Remote sensing images with detections:
+===+

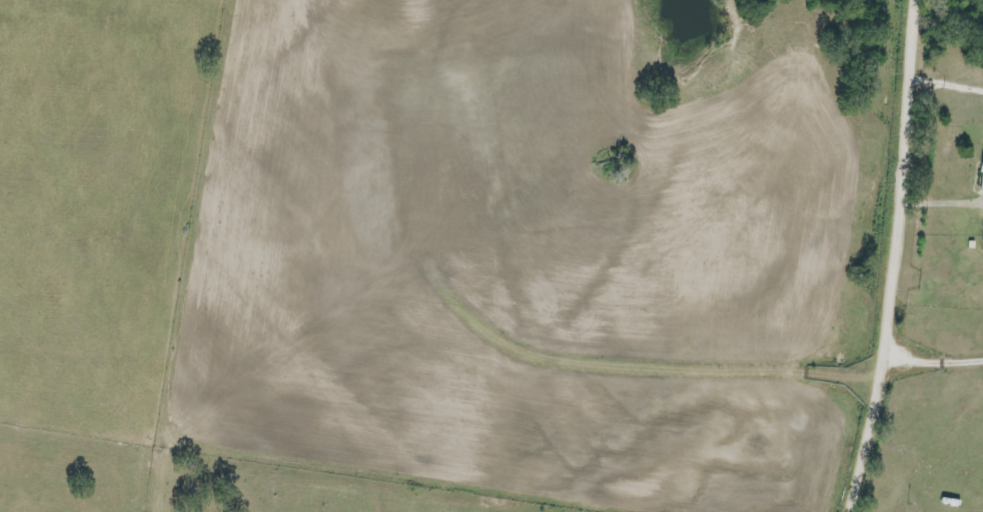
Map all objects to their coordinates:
building: (981, 181)
road: (903, 258)

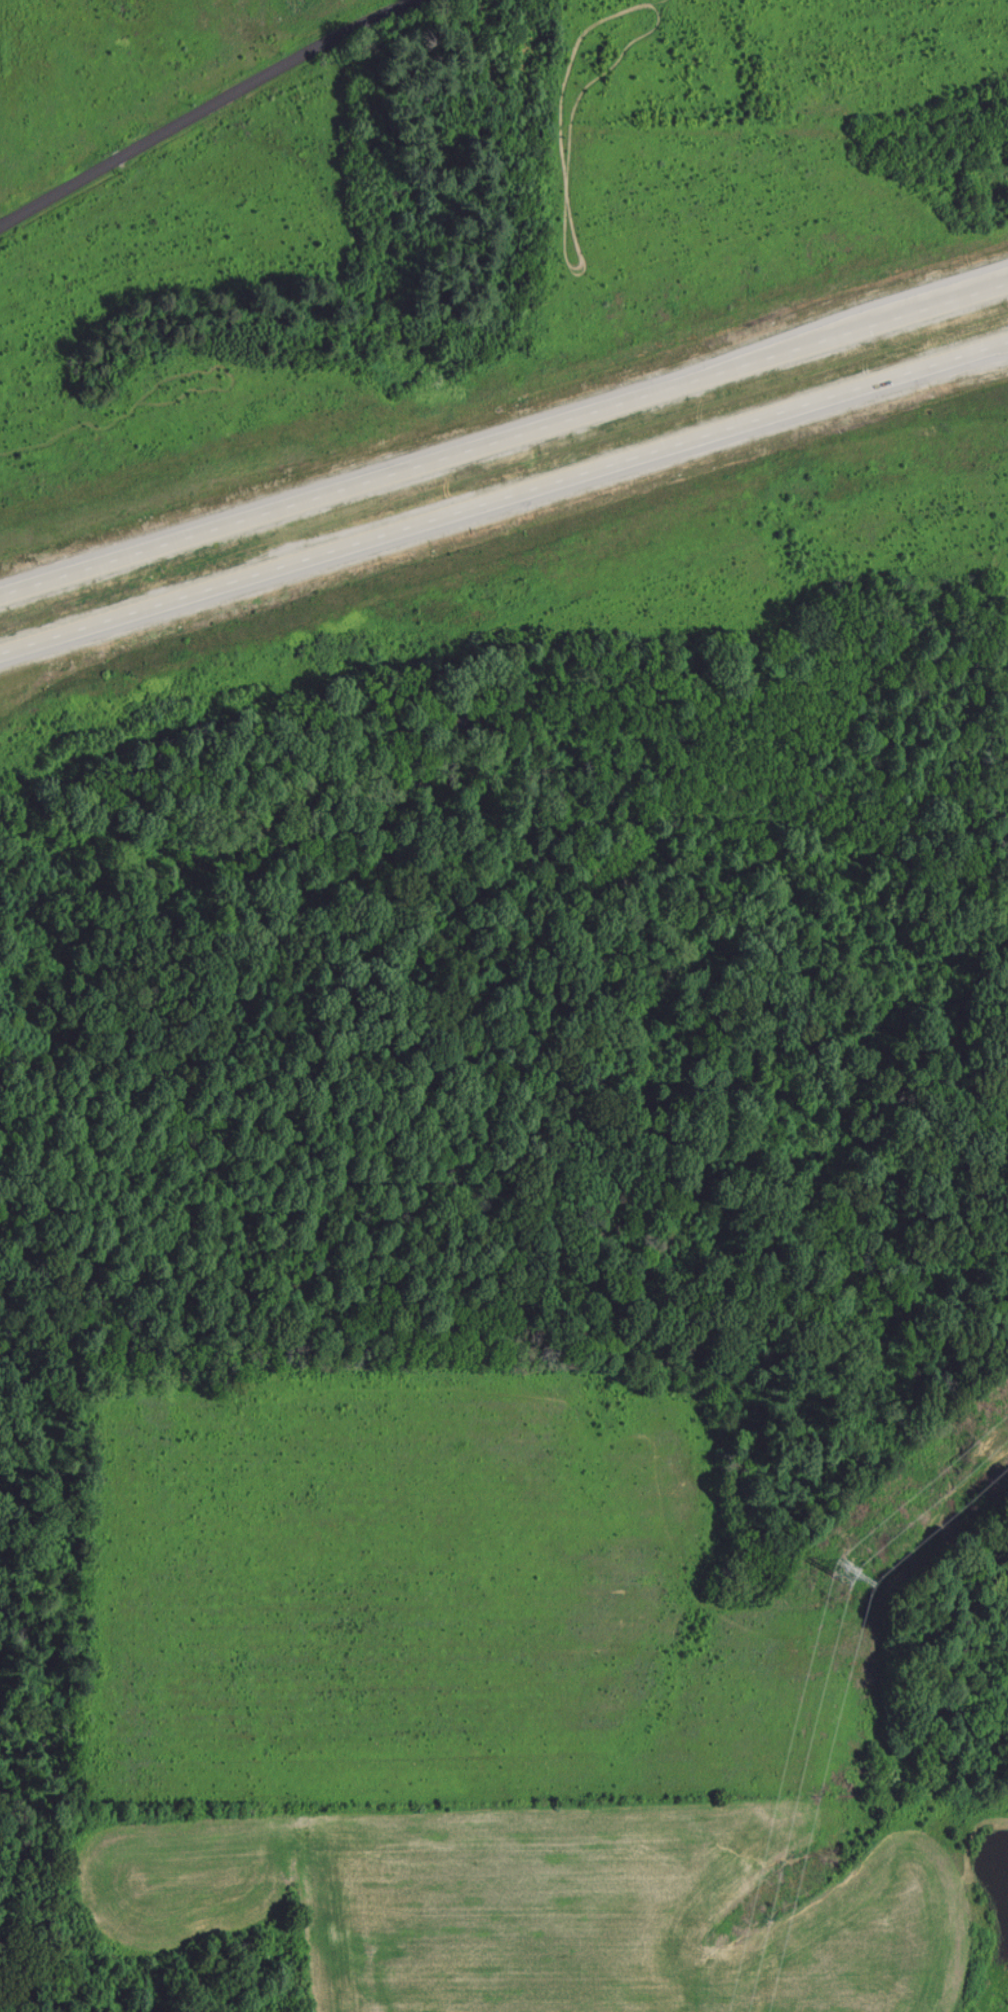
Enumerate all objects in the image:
road: (210, 108)
road: (1006, 350)
road: (504, 433)
road: (503, 505)
power tower: (847, 1572)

+===+

Job item: Transcribe the data verbatim. No picture belongs in the result.

Answer:
Map all objects to their coordinates:
building: (981, 181)
road: (903, 258)

Enumerate all objects in the image:
road: (210, 108)
road: (1006, 350)
road: (504, 433)
road: (503, 505)
power tower: (847, 1572)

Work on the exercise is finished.